++++ DATASET ENTRIES ++++
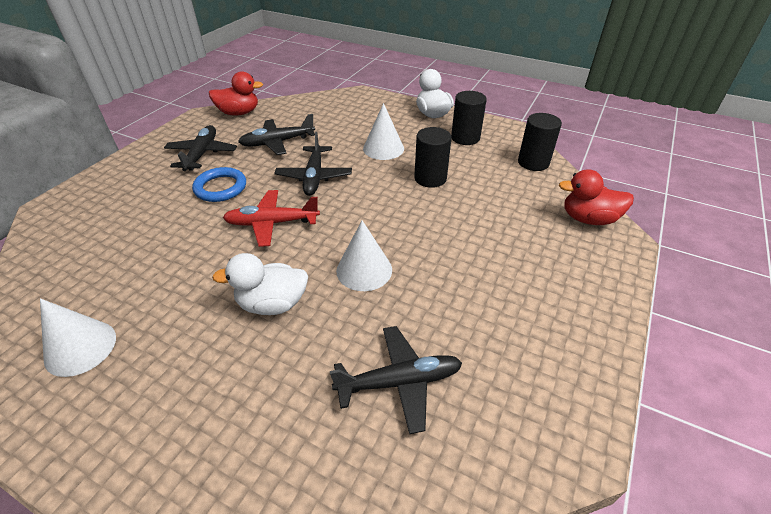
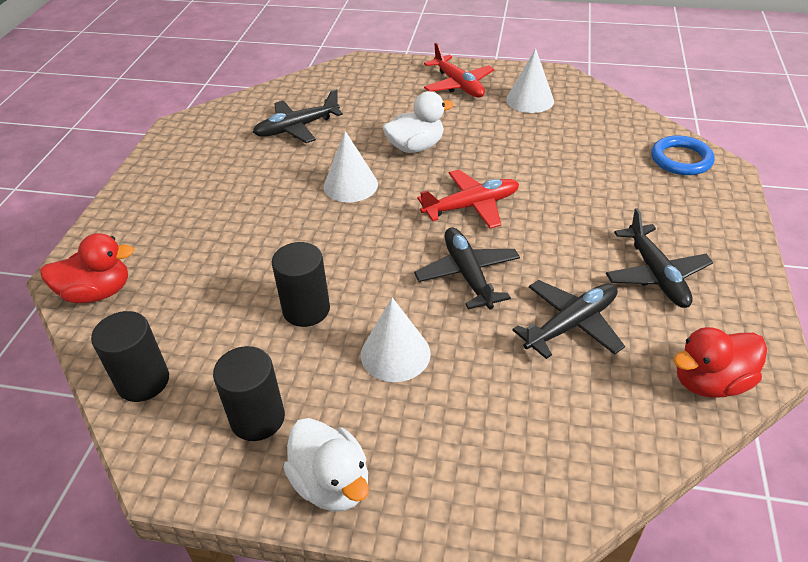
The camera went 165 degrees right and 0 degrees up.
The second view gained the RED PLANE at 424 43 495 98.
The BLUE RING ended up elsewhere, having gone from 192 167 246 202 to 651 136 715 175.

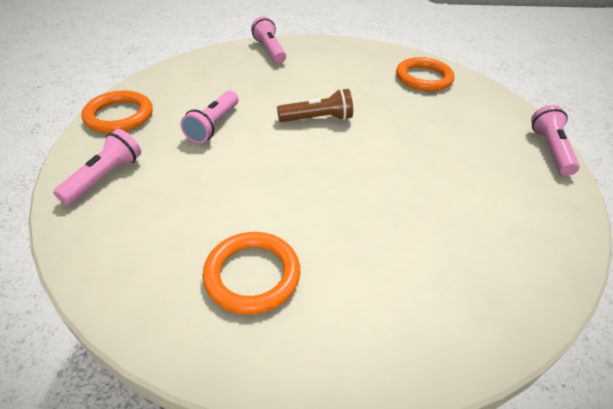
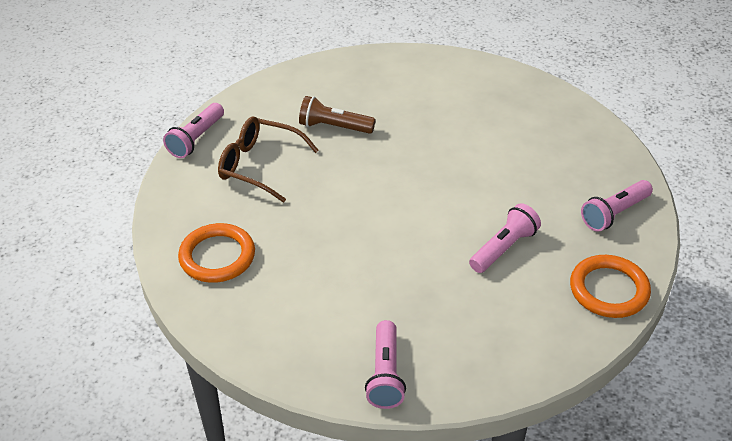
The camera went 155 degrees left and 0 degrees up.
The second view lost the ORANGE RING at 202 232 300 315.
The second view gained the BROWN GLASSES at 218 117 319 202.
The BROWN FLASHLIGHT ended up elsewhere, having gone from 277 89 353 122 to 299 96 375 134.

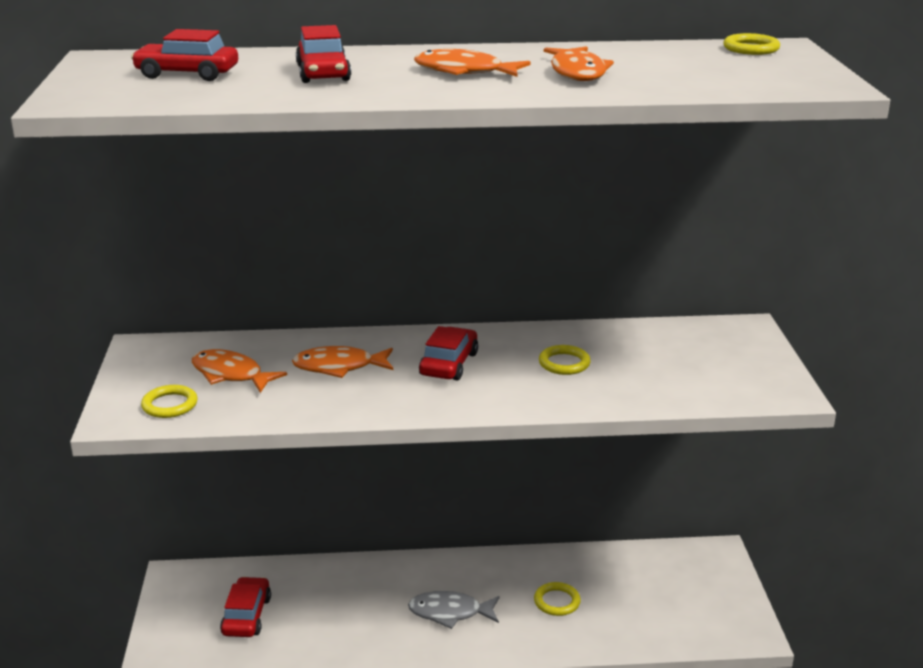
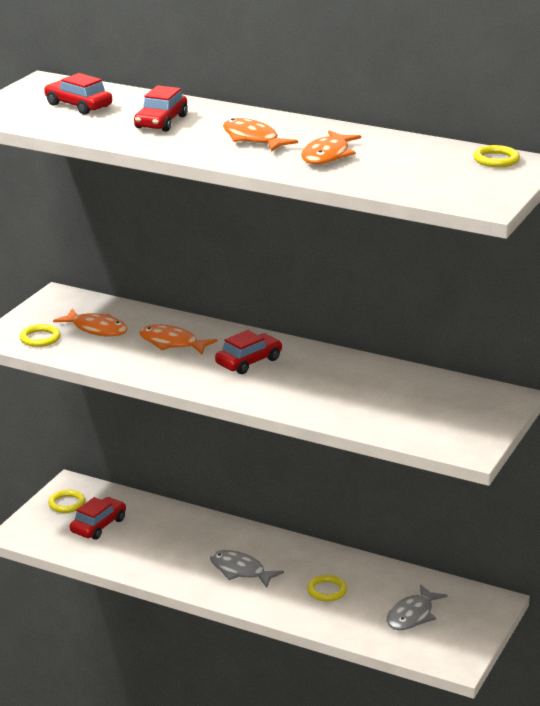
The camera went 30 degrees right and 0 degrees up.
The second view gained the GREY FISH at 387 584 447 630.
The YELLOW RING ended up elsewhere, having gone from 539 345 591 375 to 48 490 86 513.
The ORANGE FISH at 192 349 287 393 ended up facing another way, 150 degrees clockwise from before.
++++
++++ DATASET ENTRIES ++++
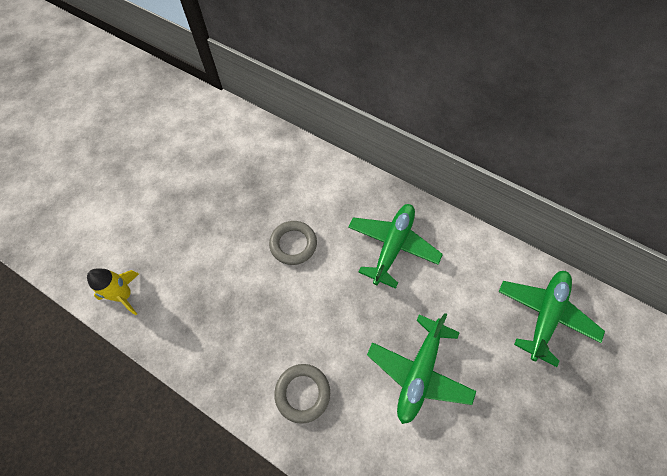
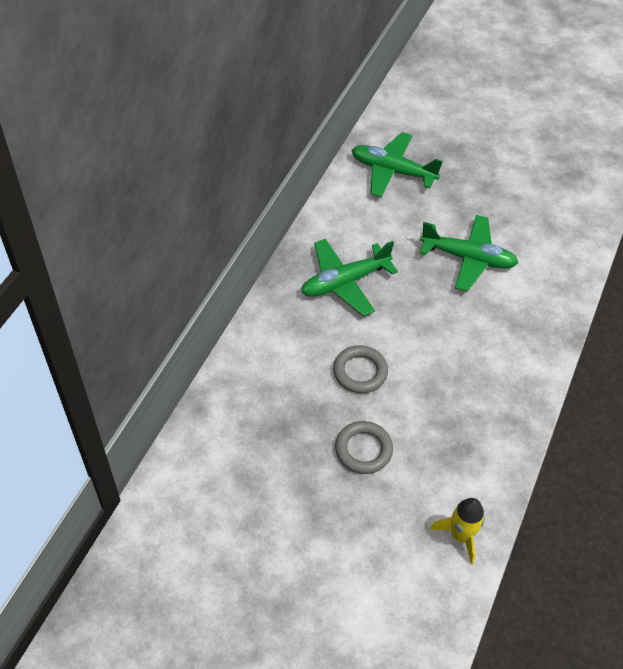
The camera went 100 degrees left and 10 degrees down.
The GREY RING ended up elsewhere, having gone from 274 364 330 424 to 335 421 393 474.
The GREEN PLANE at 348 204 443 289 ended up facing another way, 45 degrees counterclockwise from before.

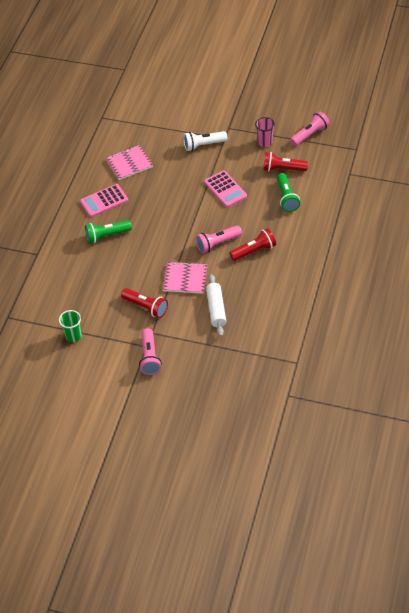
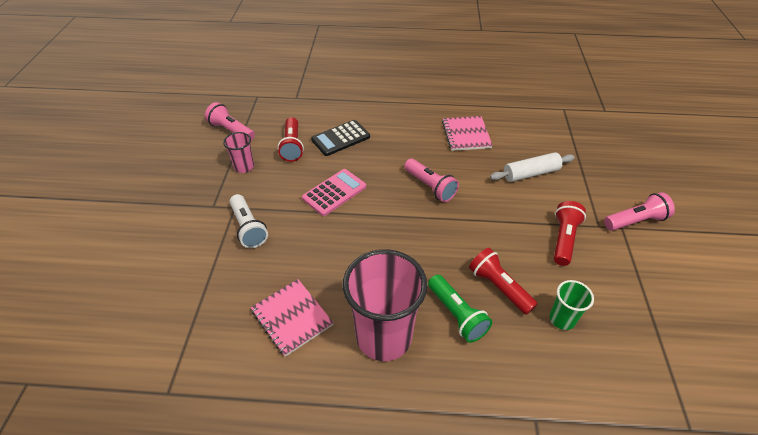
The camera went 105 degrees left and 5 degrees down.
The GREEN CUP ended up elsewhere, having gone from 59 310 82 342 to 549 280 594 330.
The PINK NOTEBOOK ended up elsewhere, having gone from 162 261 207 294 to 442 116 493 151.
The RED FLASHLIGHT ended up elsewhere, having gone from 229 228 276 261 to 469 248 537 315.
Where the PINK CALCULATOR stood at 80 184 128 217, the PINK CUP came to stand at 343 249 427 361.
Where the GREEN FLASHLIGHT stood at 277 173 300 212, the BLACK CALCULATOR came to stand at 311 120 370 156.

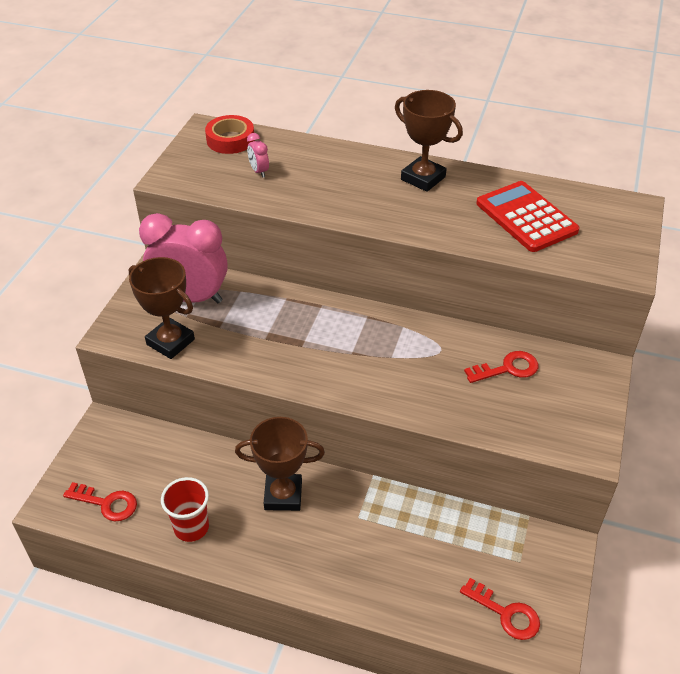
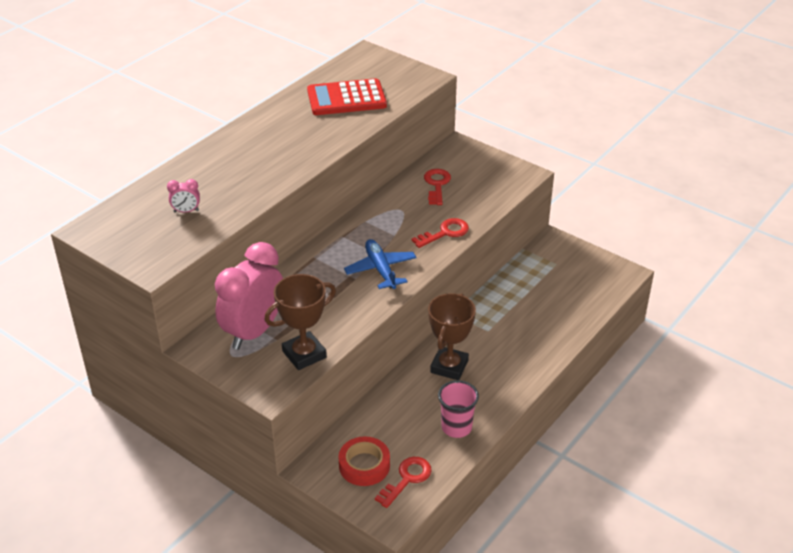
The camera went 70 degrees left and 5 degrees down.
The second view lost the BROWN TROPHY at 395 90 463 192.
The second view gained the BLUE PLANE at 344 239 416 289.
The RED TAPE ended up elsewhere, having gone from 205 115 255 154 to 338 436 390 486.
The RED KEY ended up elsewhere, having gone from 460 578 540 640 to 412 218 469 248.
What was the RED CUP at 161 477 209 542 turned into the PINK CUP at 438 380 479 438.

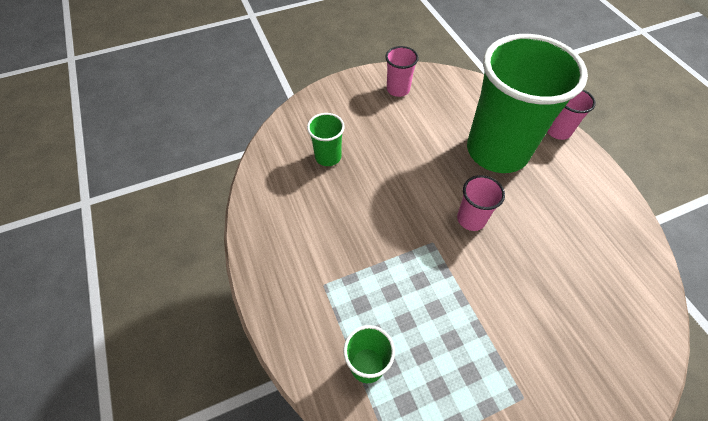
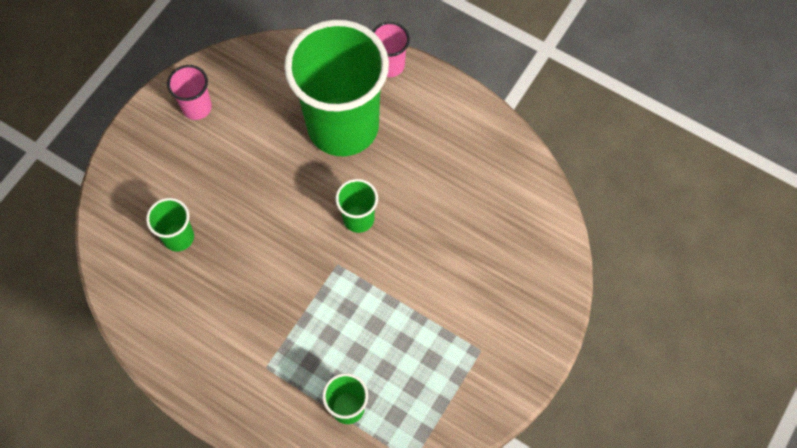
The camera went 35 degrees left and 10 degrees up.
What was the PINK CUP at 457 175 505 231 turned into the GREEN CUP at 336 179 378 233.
++++
WHAT IS NEEDED
In the records above, find the line with "The GREEN PLANE" and the line with "What was the PINK"; please transcribe exactly those two lines and all lines between them, omitting any picture.

SOLUTION FOR THIS PROBLEM
The GREEN PLANE at 348 204 443 289 ended up facing another way, 45 degrees counterclockwise from before.

The camera went 105 degrees left and 5 degrees down.
The GREEN CUP ended up elsewhere, having gone from 59 310 82 342 to 549 280 594 330.
The PINK NOTEBOOK ended up elsewhere, having gone from 162 261 207 294 to 442 116 493 151.
The RED FLASHLIGHT ended up elsewhere, having gone from 229 228 276 261 to 469 248 537 315.
Where the PINK CALCULATOR stood at 80 184 128 217, the PINK CUP came to stand at 343 249 427 361.
Where the GREEN FLASHLIGHT stood at 277 173 300 212, the BLACK CALCULATOR came to stand at 311 120 370 156.

The camera went 70 degrees left and 5 degrees down.
The second view lost the BROWN TROPHY at 395 90 463 192.
The second view gained the BLUE PLANE at 344 239 416 289.
The RED TAPE ended up elsewhere, having gone from 205 115 255 154 to 338 436 390 486.
The RED KEY ended up elsewhere, having gone from 460 578 540 640 to 412 218 469 248.
What was the RED CUP at 161 477 209 542 turned into the PINK CUP at 438 380 479 438.

The camera went 35 degrees left and 10 degrees up.
What was the PINK CUP at 457 175 505 231 turned into the GREEN CUP at 336 179 378 233.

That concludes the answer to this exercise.